Itemized modification records

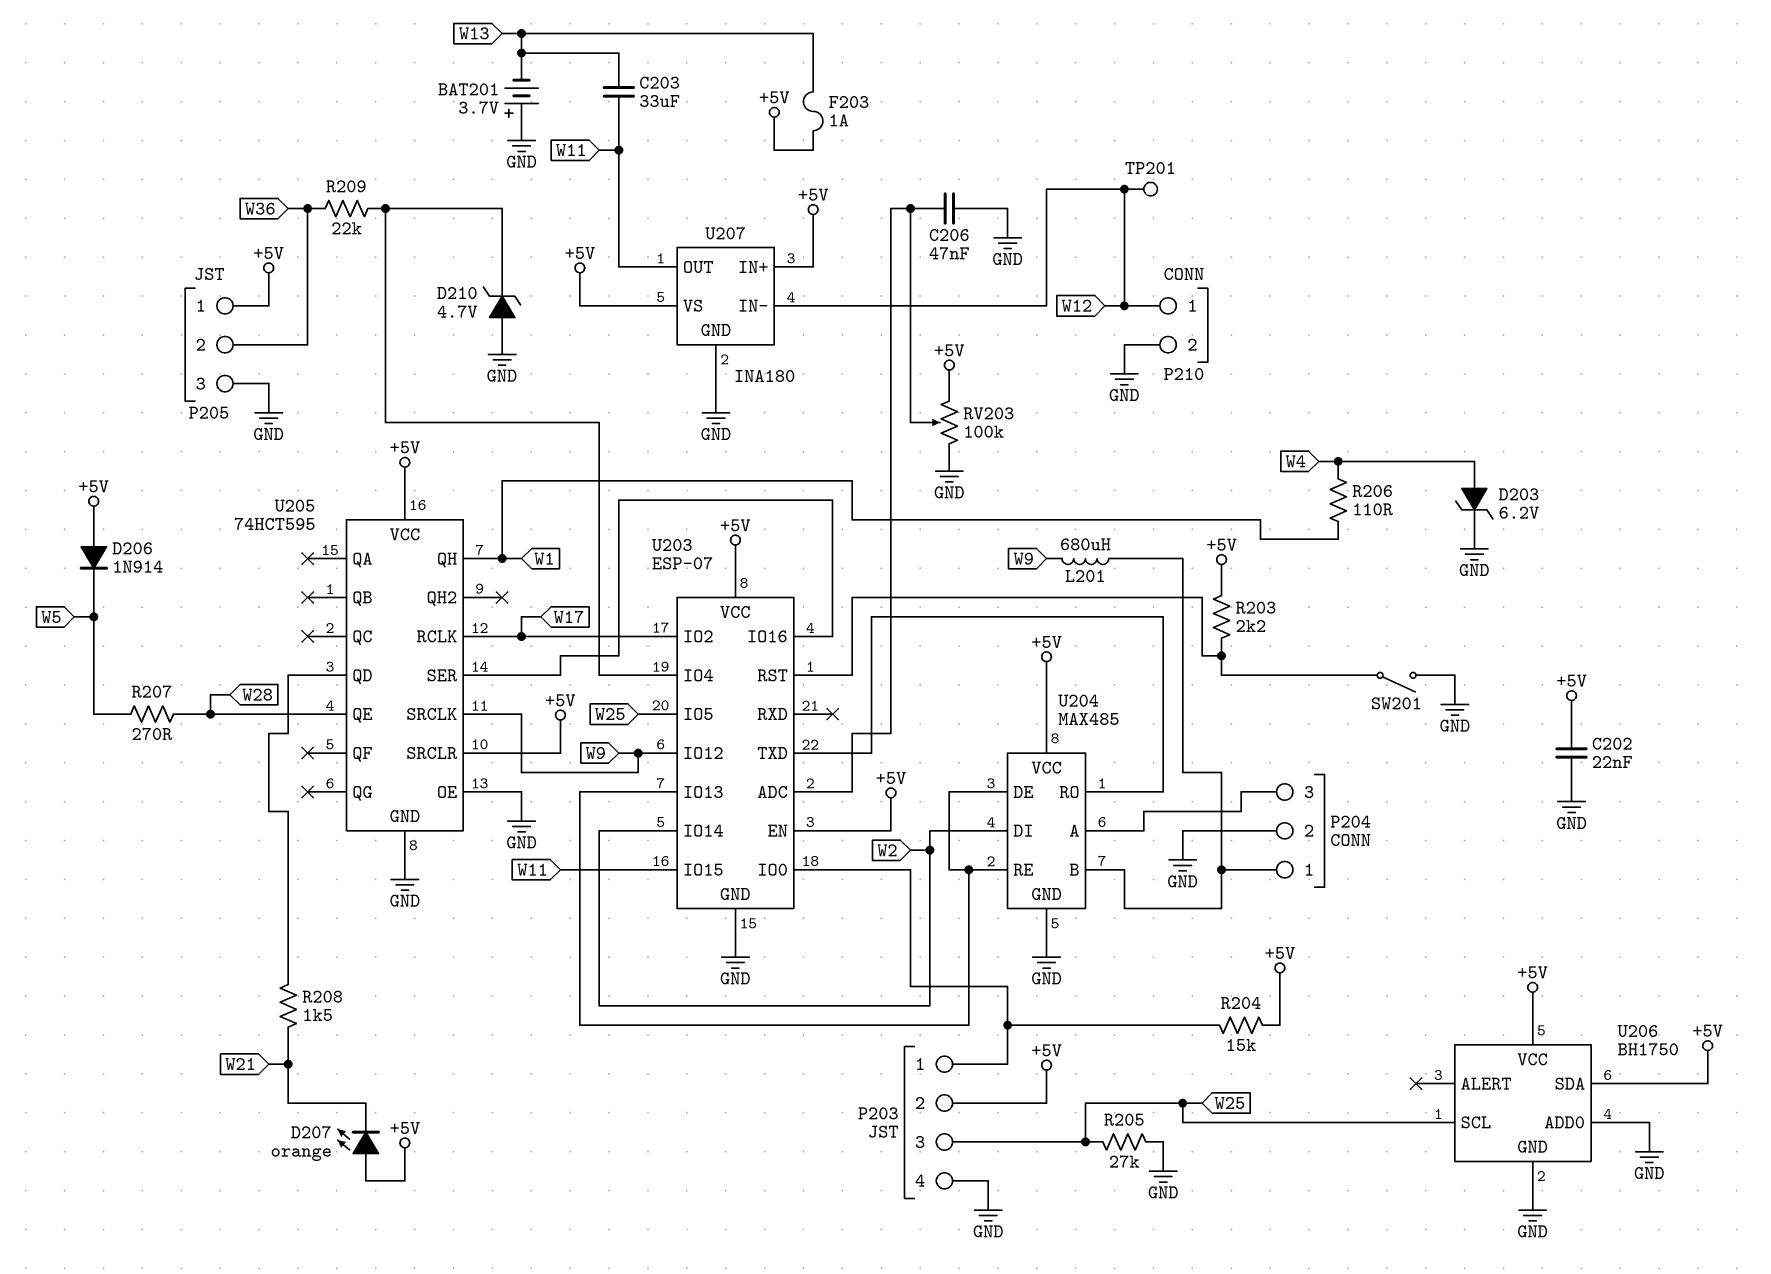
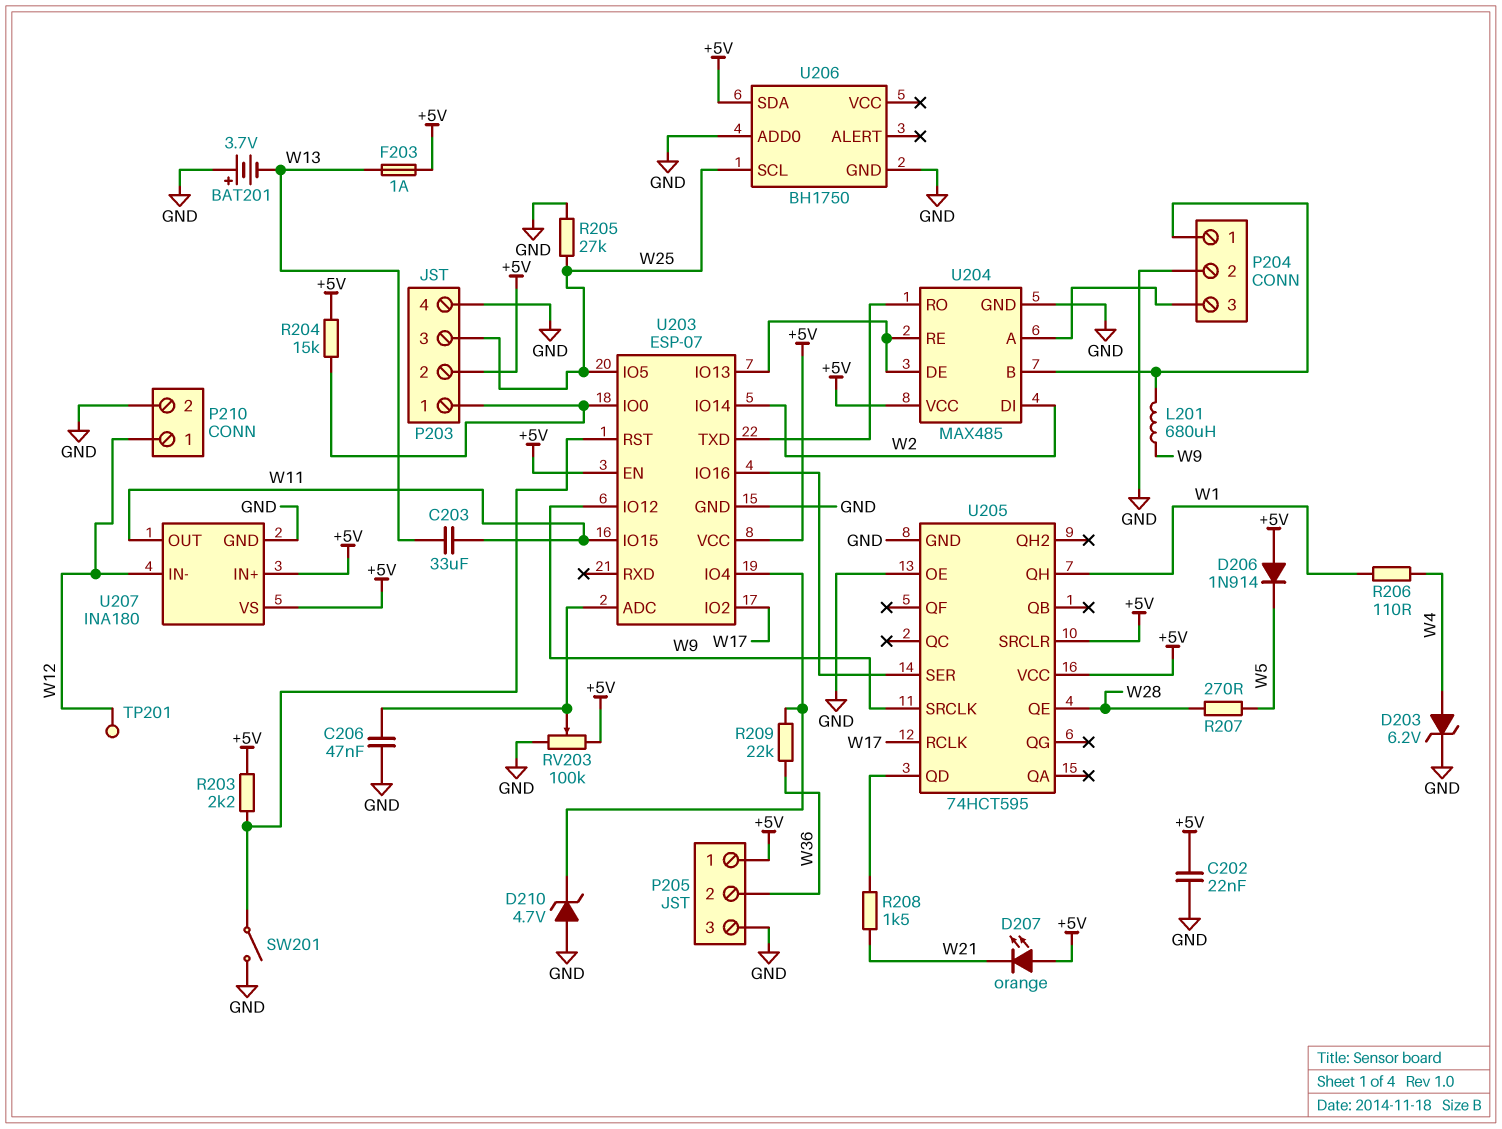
U206 pin VCC: +5V -> none

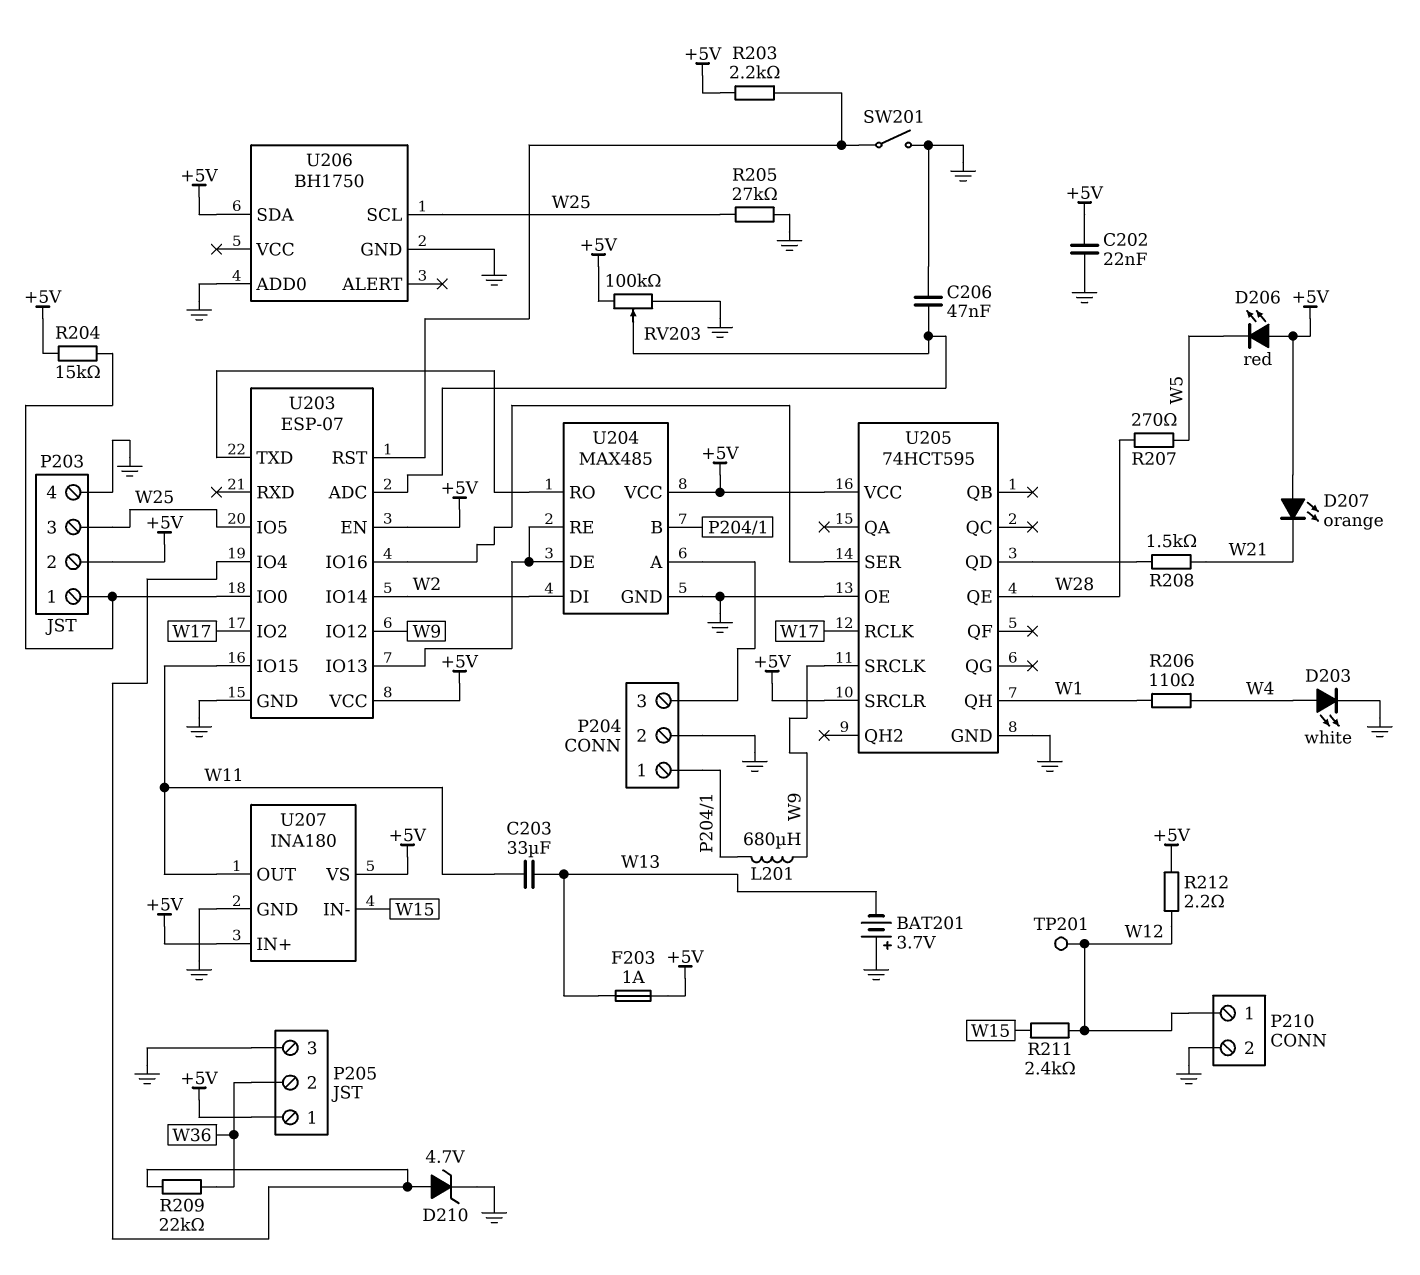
D203: zener 6.2V (A W4, K GND) -> LED white (A W4, K GND)
D206: diode 1N914 (A +5V, K W5) -> LED red (A +5V, K W5)
D210: zener 4.7V (A GND, K U203/IO4) -> zener 4.7V (A U203/IO4, K GND)
R211: none -> 2.4k (W12, W15)
R212: none -> 2.2 (+5V, W12)
U207 pin IN-: W12 -> W15

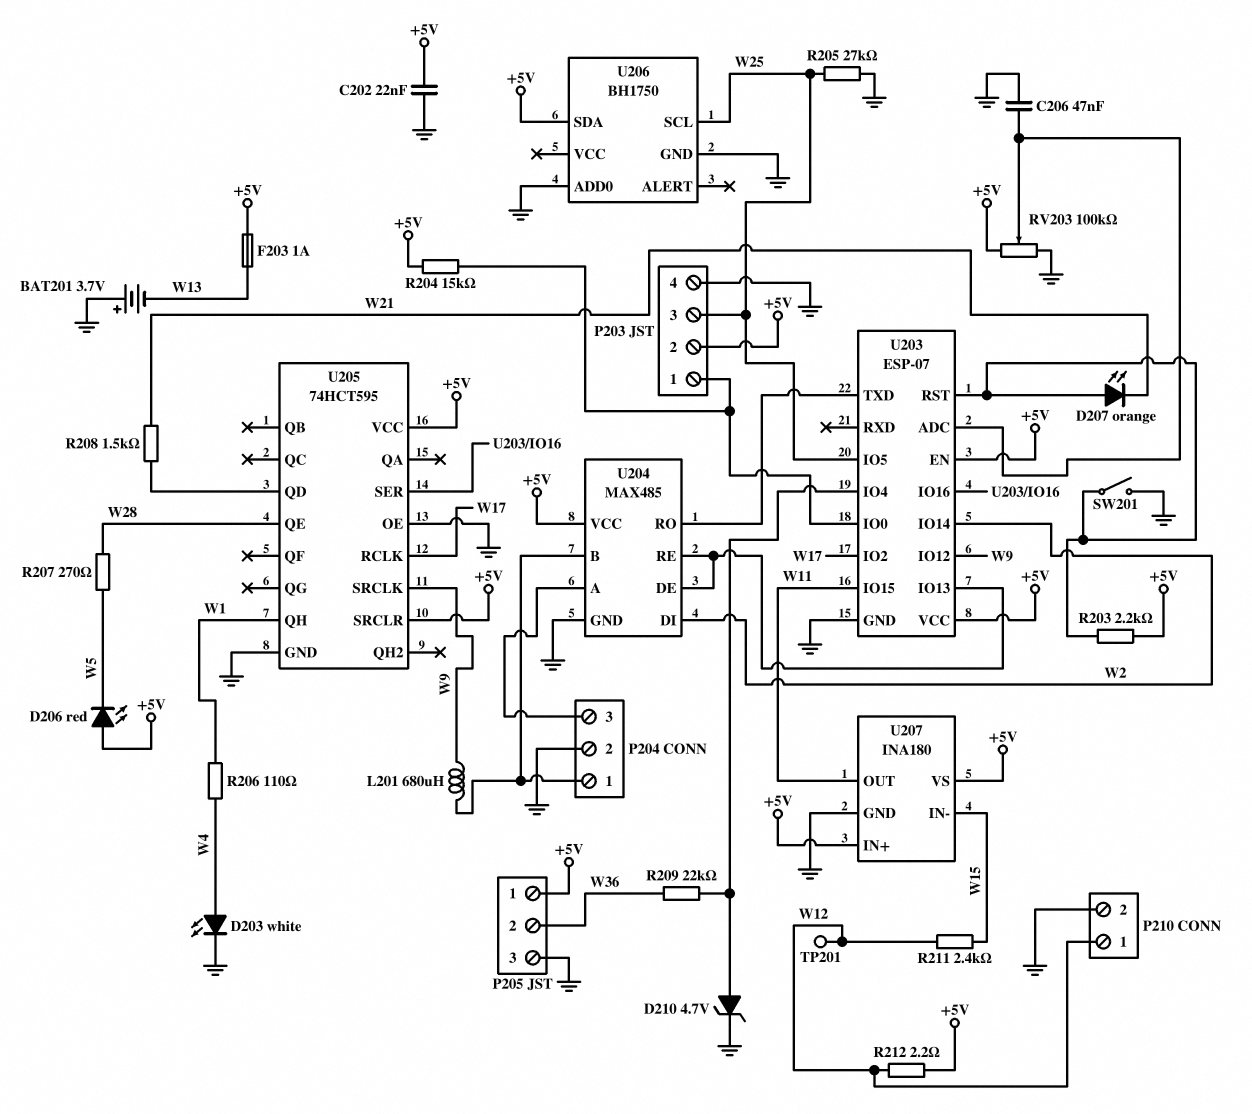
C203: 33uF (W11, W13) -> none
D207: LED orange (A +5V, K W21) -> LED orange (A U203/RST, K W21)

_What you are asked to do_. Return all lines in the data that include the word "zener".

_Solution_.
D203: zener 6.2V (A W4, K GND) -> LED white (A W4, K GND)
D210: zener 4.7V (A GND, K U203/IO4) -> zener 4.7V (A U203/IO4, K GND)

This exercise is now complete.